REQUIREMENT: Please reproduce every entry, keeping each one exact.

TASK INPUT:
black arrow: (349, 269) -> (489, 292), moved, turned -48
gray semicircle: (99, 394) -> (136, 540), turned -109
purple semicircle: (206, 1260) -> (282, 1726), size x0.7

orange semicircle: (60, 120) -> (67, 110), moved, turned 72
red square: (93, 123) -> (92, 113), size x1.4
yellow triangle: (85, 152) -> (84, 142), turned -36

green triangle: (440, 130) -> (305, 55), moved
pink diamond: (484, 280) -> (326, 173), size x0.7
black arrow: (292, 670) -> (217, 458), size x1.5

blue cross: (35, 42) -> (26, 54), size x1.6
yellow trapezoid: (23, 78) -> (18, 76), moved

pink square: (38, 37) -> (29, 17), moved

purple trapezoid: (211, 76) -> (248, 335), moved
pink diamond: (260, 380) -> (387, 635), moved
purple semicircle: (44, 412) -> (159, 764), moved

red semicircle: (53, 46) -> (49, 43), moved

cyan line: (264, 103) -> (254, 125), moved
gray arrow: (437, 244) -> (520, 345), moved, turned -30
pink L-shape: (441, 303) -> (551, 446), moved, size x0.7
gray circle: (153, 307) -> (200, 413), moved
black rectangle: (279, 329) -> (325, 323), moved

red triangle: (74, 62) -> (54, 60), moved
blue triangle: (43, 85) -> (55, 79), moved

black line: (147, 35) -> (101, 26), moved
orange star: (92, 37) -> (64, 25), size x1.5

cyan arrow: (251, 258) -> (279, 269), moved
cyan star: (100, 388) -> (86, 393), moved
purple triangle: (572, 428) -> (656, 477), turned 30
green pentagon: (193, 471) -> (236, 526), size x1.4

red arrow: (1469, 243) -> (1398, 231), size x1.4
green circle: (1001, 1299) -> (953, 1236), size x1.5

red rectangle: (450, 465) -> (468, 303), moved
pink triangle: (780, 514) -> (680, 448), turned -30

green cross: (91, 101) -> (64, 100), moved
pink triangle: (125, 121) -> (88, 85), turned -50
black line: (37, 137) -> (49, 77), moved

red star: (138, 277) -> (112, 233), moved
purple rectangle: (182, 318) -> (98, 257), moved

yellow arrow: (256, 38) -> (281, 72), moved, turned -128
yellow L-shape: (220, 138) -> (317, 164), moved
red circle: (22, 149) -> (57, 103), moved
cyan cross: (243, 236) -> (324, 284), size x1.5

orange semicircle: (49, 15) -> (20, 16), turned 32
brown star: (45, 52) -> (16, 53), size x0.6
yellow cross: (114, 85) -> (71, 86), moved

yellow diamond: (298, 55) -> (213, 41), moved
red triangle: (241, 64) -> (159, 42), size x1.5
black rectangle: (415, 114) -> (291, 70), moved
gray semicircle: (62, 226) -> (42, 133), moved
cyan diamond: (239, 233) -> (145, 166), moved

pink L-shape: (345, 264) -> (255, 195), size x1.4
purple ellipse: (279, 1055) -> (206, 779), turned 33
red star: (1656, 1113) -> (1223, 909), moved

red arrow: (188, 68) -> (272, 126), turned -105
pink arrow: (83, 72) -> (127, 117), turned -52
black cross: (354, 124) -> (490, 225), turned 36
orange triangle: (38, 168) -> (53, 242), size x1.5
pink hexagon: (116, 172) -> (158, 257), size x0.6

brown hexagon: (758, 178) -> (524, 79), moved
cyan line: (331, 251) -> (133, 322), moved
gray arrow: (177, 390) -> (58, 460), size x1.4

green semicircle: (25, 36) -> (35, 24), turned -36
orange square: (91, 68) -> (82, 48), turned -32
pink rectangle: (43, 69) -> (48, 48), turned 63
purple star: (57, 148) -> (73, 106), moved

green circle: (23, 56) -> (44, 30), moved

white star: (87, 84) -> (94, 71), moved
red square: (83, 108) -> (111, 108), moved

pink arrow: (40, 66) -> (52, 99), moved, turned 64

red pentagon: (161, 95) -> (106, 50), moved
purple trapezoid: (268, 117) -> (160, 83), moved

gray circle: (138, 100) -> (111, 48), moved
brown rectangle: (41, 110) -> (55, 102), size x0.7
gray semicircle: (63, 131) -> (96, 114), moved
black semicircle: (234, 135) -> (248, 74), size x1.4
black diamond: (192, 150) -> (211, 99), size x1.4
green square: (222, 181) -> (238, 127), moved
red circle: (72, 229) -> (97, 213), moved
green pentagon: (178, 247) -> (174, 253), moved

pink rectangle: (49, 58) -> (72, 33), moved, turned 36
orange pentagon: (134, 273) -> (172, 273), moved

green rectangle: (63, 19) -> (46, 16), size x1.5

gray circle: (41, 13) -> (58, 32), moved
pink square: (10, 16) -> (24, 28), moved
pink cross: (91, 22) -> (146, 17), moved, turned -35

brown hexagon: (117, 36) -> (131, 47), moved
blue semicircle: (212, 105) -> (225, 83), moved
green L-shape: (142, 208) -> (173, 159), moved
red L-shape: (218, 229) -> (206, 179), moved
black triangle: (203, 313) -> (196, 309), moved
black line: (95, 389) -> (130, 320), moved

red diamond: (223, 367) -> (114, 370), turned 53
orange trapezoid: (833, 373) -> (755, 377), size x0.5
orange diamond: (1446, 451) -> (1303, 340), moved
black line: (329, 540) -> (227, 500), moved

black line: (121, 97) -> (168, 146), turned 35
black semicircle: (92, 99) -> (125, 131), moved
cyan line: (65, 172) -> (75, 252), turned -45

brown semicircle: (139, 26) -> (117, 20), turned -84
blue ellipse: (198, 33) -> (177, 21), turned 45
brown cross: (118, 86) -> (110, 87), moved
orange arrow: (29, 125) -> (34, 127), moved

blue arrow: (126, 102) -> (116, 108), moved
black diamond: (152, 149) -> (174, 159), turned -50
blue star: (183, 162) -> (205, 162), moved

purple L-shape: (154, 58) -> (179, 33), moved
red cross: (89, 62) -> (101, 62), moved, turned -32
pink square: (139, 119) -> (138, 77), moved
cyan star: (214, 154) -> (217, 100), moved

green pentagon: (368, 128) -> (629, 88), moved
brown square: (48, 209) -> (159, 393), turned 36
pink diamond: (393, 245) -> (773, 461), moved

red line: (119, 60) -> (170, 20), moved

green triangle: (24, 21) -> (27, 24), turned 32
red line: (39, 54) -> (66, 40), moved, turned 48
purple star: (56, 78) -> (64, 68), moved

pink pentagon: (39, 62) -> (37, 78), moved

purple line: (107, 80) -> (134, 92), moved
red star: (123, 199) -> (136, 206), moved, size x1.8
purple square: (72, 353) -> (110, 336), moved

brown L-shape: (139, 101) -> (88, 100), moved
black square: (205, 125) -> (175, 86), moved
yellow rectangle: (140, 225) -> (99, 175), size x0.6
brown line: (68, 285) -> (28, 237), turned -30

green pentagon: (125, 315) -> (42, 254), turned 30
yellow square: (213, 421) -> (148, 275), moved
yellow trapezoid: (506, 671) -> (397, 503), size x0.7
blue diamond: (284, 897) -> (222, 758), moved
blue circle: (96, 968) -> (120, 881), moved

THE COMPLETED TASK:
black arrow: (349, 269) -> (489, 292), moved, turned -48
gray semicircle: (99, 394) -> (136, 540), turned -109
purple semicircle: (206, 1260) -> (282, 1726), size x0.7

orange semicircle: (60, 120) -> (67, 110), moved, turned 72
red square: (93, 123) -> (92, 113), size x1.4
yellow triangle: (85, 152) -> (84, 142), turned -36

green triangle: (440, 130) -> (305, 55), moved
pink diamond: (484, 280) -> (326, 173), size x0.7
black arrow: (292, 670) -> (217, 458), size x1.5

blue cross: (35, 42) -> (26, 54), size x1.6
yellow trapezoid: (23, 78) -> (18, 76), moved

pink square: (38, 37) -> (29, 17), moved

purple trapezoid: (211, 76) -> (248, 335), moved
pink diamond: (260, 380) -> (387, 635), moved
purple semicircle: (44, 412) -> (159, 764), moved

red semicircle: (53, 46) -> (49, 43), moved

cyan line: (264, 103) -> (254, 125), moved
gray arrow: (437, 244) -> (520, 345), moved, turned -30
pink L-shape: (441, 303) -> (551, 446), moved, size x0.7
gray circle: (153, 307) -> (200, 413), moved
black rectangle: (279, 329) -> (325, 323), moved

red triangle: (74, 62) -> (54, 60), moved
blue triangle: (43, 85) -> (55, 79), moved

black line: (147, 35) -> (101, 26), moved
orange star: (92, 37) -> (64, 25), size x1.5

cyan arrow: (251, 258) -> (279, 269), moved
cyan star: (100, 388) -> (86, 393), moved
purple triangle: (572, 428) -> (656, 477), turned 30
green pentagon: (193, 471) -> (236, 526), size x1.4

red arrow: (1469, 243) -> (1398, 231), size x1.4
green circle: (1001, 1299) -> (953, 1236), size x1.5

red rectangle: (450, 465) -> (468, 303), moved
pink triangle: (780, 514) -> (680, 448), turned -30

green cross: (91, 101) -> (64, 100), moved
pink triangle: (125, 121) -> (88, 85), turned -50
black line: (37, 137) -> (49, 77), moved

red star: (138, 277) -> (112, 233), moved
purple rectangle: (182, 318) -> (98, 257), moved

yellow arrow: (256, 38) -> (281, 72), moved, turned -128
yellow L-shape: (220, 138) -> (317, 164), moved
red circle: (22, 149) -> (57, 103), moved
cyan cross: (243, 236) -> (324, 284), size x1.5

orange semicircle: (49, 15) -> (20, 16), turned 32
brown star: (45, 52) -> (16, 53), size x0.6
yellow cross: (114, 85) -> (71, 86), moved

yellow diamond: (298, 55) -> (213, 41), moved
red triangle: (241, 64) -> (159, 42), size x1.5
black rectangle: (415, 114) -> (291, 70), moved
gray semicircle: (62, 226) -> (42, 133), moved
cyan diamond: (239, 233) -> (145, 166), moved

pink L-shape: (345, 264) -> (255, 195), size x1.4
purple ellipse: (279, 1055) -> (206, 779), turned 33
red star: (1656, 1113) -> (1223, 909), moved

red arrow: (188, 68) -> (272, 126), turned -105
pink arrow: (83, 72) -> (127, 117), turned -52
black cross: (354, 124) -> (490, 225), turned 36
orange triangle: (38, 168) -> (53, 242), size x1.5
pink hexagon: (116, 172) -> (158, 257), size x0.6

brown hexagon: (758, 178) -> (524, 79), moved
cyan line: (331, 251) -> (133, 322), moved
gray arrow: (177, 390) -> (58, 460), size x1.4

green semicircle: (25, 36) -> (35, 24), turned -36
orange square: (91, 68) -> (82, 48), turned -32
pink rectangle: (43, 69) -> (48, 48), turned 63
purple star: (57, 148) -> (73, 106), moved

green circle: (23, 56) -> (44, 30), moved

white star: (87, 84) -> (94, 71), moved
red square: (83, 108) -> (111, 108), moved

pink arrow: (40, 66) -> (52, 99), moved, turned 64

red pentagon: (161, 95) -> (106, 50), moved
purple trapezoid: (268, 117) -> (160, 83), moved

gray circle: (138, 100) -> (111, 48), moved
brown rectangle: (41, 110) -> (55, 102), size x0.7
gray semicircle: (63, 131) -> (96, 114), moved
black semicircle: (234, 135) -> (248, 74), size x1.4
black diamond: (192, 150) -> (211, 99), size x1.4
green square: (222, 181) -> (238, 127), moved
red circle: (72, 229) -> (97, 213), moved
green pentagon: (178, 247) -> (174, 253), moved

pink rectangle: (49, 58) -> (72, 33), moved, turned 36
orange pentagon: (134, 273) -> (172, 273), moved

green rectangle: (63, 19) -> (46, 16), size x1.5

gray circle: (41, 13) -> (58, 32), moved
pink square: (10, 16) -> (24, 28), moved
pink cross: (91, 22) -> (146, 17), moved, turned -35

brown hexagon: (117, 36) -> (131, 47), moved
blue semicircle: (212, 105) -> (225, 83), moved
green L-shape: (142, 208) -> (173, 159), moved
red L-shape: (218, 229) -> (206, 179), moved
black triangle: (203, 313) -> (196, 309), moved
black line: (95, 389) -> (130, 320), moved

red diamond: (223, 367) -> (114, 370), turned 53
orange trapezoid: (833, 373) -> (755, 377), size x0.5
orange diamond: (1446, 451) -> (1303, 340), moved
black line: (329, 540) -> (227, 500), moved

black line: (121, 97) -> (168, 146), turned 35
black semicircle: (92, 99) -> (125, 131), moved
cyan line: (65, 172) -> (75, 252), turned -45

brown semicircle: (139, 26) -> (117, 20), turned -84
blue ellipse: (198, 33) -> (177, 21), turned 45
brown cross: (118, 86) -> (110, 87), moved
orange arrow: (29, 125) -> (34, 127), moved

blue arrow: (126, 102) -> (116, 108), moved
black diamond: (152, 149) -> (174, 159), turned -50
blue star: (183, 162) -> (205, 162), moved

purple L-shape: (154, 58) -> (179, 33), moved
red cross: (89, 62) -> (101, 62), moved, turned -32
pink square: (139, 119) -> (138, 77), moved
cyan star: (214, 154) -> (217, 100), moved

green pentagon: (368, 128) -> (629, 88), moved
brown square: (48, 209) -> (159, 393), turned 36
pink diamond: (393, 245) -> (773, 461), moved

red line: (119, 60) -> (170, 20), moved

green triangle: (24, 21) -> (27, 24), turned 32
red line: (39, 54) -> (66, 40), moved, turned 48
purple star: (56, 78) -> (64, 68), moved

pink pentagon: (39, 62) -> (37, 78), moved

purple line: (107, 80) -> (134, 92), moved
red star: (123, 199) -> (136, 206), moved, size x1.8
purple square: (72, 353) -> (110, 336), moved

brown L-shape: (139, 101) -> (88, 100), moved
black square: (205, 125) -> (175, 86), moved
yellow rectangle: (140, 225) -> (99, 175), size x0.6
brown line: (68, 285) -> (28, 237), turned -30

green pentagon: (125, 315) -> (42, 254), turned 30
yellow square: (213, 421) -> (148, 275), moved
yellow trapezoid: (506, 671) -> (397, 503), size x0.7
blue diamond: (284, 897) -> (222, 758), moved
blue circle: (96, 968) -> (120, 881), moved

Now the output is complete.